— Exercise goal —
Could you give the stretch from the start of the records through the line that contains "orange triangle: moved 3 px up" again, with "green arrow" renamed to "teal arrow" and everything else unchanged, leaving out the pictures?

— Items —

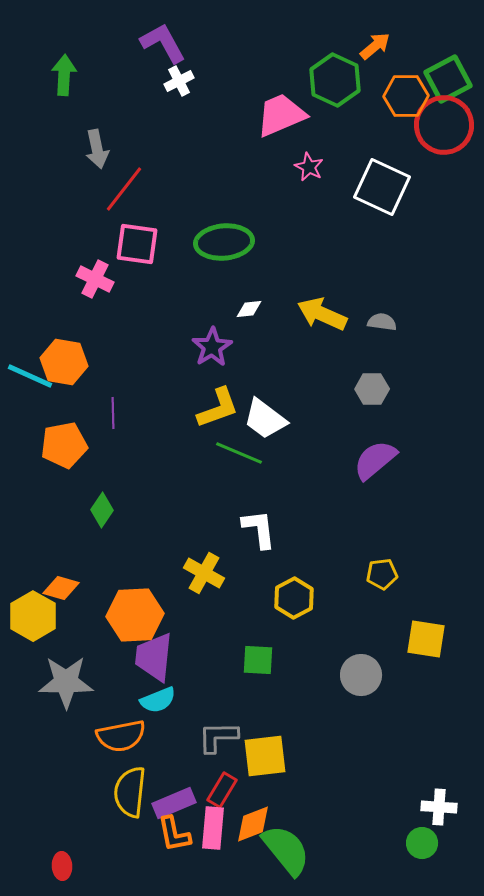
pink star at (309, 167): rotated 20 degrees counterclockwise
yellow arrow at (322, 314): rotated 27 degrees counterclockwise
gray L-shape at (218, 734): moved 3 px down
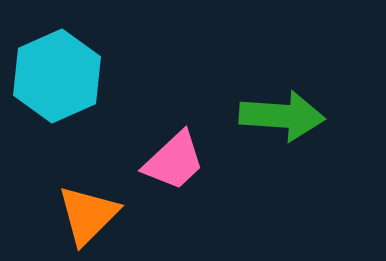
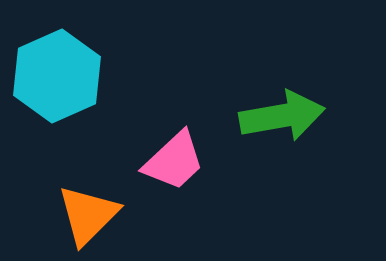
green arrow: rotated 14 degrees counterclockwise
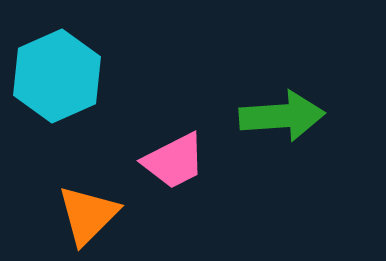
green arrow: rotated 6 degrees clockwise
pink trapezoid: rotated 16 degrees clockwise
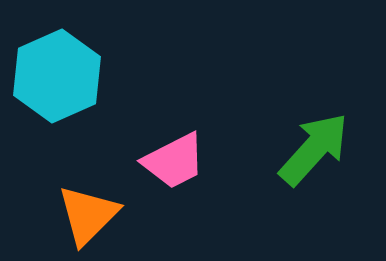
green arrow: moved 32 px right, 33 px down; rotated 44 degrees counterclockwise
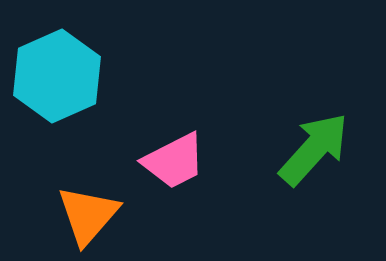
orange triangle: rotated 4 degrees counterclockwise
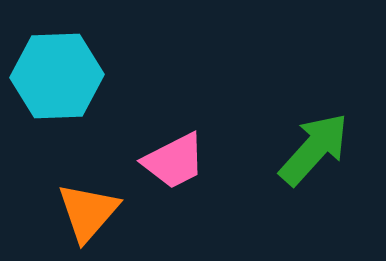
cyan hexagon: rotated 22 degrees clockwise
orange triangle: moved 3 px up
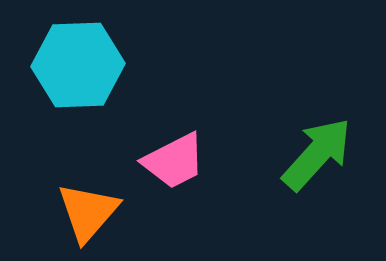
cyan hexagon: moved 21 px right, 11 px up
green arrow: moved 3 px right, 5 px down
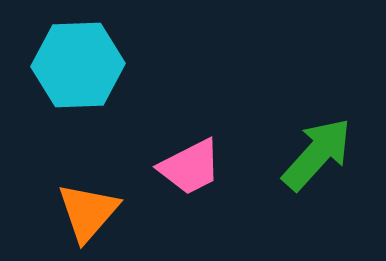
pink trapezoid: moved 16 px right, 6 px down
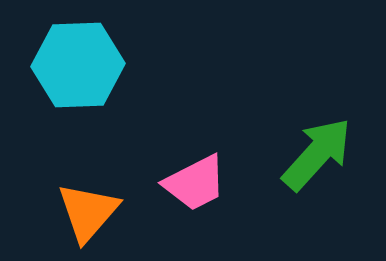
pink trapezoid: moved 5 px right, 16 px down
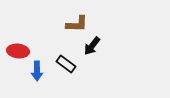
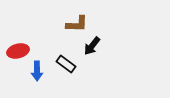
red ellipse: rotated 20 degrees counterclockwise
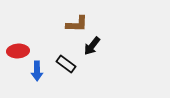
red ellipse: rotated 10 degrees clockwise
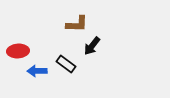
blue arrow: rotated 90 degrees clockwise
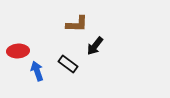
black arrow: moved 3 px right
black rectangle: moved 2 px right
blue arrow: rotated 72 degrees clockwise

— Exercise output —
pink star at (309, 167): rotated 20 degrees counterclockwise
yellow arrow at (322, 314): rotated 27 degrees counterclockwise
gray L-shape at (218, 734): moved 3 px down
teal arrow: rotated 14 degrees counterclockwise
teal arrow: rotated 6 degrees clockwise
pink trapezoid: rotated 16 degrees clockwise
teal arrow: moved 32 px right, 33 px down; rotated 44 degrees counterclockwise
orange triangle: rotated 4 degrees counterclockwise
cyan hexagon: rotated 22 degrees clockwise
orange triangle: moved 3 px up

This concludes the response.